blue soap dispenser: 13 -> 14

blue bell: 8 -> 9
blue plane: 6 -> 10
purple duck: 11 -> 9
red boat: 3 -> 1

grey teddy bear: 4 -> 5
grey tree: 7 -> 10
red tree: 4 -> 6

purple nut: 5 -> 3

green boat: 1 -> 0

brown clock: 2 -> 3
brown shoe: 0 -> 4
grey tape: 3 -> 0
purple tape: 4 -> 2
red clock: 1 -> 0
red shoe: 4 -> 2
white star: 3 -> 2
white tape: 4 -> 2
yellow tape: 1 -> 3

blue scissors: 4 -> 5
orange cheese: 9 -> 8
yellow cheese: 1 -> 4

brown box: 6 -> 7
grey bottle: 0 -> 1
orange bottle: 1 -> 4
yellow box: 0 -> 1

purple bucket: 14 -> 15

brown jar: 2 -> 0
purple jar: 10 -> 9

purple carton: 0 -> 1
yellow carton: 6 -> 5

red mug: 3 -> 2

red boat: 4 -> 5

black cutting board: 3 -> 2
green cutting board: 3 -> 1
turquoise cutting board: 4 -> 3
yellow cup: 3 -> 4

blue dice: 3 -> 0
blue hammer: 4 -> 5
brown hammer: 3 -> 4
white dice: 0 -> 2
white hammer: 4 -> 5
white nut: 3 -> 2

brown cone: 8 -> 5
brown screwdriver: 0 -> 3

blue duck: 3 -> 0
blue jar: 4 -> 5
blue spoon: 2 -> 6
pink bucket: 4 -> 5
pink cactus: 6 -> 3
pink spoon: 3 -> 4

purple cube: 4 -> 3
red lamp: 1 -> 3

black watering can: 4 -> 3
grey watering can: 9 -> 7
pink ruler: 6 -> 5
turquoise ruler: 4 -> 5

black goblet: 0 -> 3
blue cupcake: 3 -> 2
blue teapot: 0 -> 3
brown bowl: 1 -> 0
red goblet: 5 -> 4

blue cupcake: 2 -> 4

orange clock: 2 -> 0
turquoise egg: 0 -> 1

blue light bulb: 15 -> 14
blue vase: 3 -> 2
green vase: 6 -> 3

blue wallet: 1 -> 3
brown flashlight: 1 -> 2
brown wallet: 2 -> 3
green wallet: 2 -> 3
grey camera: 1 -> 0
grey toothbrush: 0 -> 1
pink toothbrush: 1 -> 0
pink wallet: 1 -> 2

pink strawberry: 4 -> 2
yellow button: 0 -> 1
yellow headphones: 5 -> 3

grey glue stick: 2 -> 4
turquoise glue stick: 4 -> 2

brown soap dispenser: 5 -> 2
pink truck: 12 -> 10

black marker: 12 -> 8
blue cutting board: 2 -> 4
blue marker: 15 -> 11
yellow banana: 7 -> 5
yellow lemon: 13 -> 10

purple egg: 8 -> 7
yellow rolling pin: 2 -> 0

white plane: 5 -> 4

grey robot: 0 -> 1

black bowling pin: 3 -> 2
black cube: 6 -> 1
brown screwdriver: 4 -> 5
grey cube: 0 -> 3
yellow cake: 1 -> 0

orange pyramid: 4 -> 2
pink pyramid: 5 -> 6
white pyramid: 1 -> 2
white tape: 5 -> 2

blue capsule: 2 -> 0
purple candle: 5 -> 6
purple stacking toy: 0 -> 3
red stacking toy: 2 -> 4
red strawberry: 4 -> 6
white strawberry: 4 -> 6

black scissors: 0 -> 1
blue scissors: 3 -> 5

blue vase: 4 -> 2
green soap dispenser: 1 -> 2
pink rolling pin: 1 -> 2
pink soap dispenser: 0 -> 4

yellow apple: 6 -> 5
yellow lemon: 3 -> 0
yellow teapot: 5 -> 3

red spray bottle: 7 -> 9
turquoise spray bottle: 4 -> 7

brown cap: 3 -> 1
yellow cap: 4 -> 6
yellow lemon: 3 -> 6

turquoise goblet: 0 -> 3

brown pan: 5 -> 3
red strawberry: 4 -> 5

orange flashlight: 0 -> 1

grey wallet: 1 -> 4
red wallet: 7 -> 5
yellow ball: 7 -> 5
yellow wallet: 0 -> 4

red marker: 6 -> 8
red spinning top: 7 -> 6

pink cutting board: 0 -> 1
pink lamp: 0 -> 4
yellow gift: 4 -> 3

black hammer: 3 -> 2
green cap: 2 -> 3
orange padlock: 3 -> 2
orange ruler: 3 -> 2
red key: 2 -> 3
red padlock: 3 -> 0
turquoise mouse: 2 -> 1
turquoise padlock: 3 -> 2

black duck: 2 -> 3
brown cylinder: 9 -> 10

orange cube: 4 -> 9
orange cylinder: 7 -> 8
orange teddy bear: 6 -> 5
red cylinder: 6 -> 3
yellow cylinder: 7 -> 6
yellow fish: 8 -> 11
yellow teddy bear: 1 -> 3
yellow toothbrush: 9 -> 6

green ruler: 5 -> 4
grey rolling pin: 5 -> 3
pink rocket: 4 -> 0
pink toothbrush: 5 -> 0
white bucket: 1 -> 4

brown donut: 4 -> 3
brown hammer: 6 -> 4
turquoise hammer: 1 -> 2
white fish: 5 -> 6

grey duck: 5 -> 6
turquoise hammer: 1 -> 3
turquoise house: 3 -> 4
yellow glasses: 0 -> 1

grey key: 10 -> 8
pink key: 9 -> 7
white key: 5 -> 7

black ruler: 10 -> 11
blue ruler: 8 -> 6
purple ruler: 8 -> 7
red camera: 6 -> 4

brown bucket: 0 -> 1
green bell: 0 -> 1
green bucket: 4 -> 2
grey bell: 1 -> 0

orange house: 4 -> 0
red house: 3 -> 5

» Required work: Taking the listing above as the source, transcribe only the lines starting at the line with "purple tape: 4 -> 2" and going through the line with "green cutting board: 3 -> 1", unaltered and with both ends included.

» Result of the task:
purple tape: 4 -> 2
red clock: 1 -> 0
red shoe: 4 -> 2
white star: 3 -> 2
white tape: 4 -> 2
yellow tape: 1 -> 3

blue scissors: 4 -> 5
orange cheese: 9 -> 8
yellow cheese: 1 -> 4

brown box: 6 -> 7
grey bottle: 0 -> 1
orange bottle: 1 -> 4
yellow box: 0 -> 1

purple bucket: 14 -> 15

brown jar: 2 -> 0
purple jar: 10 -> 9

purple carton: 0 -> 1
yellow carton: 6 -> 5

red mug: 3 -> 2

red boat: 4 -> 5

black cutting board: 3 -> 2
green cutting board: 3 -> 1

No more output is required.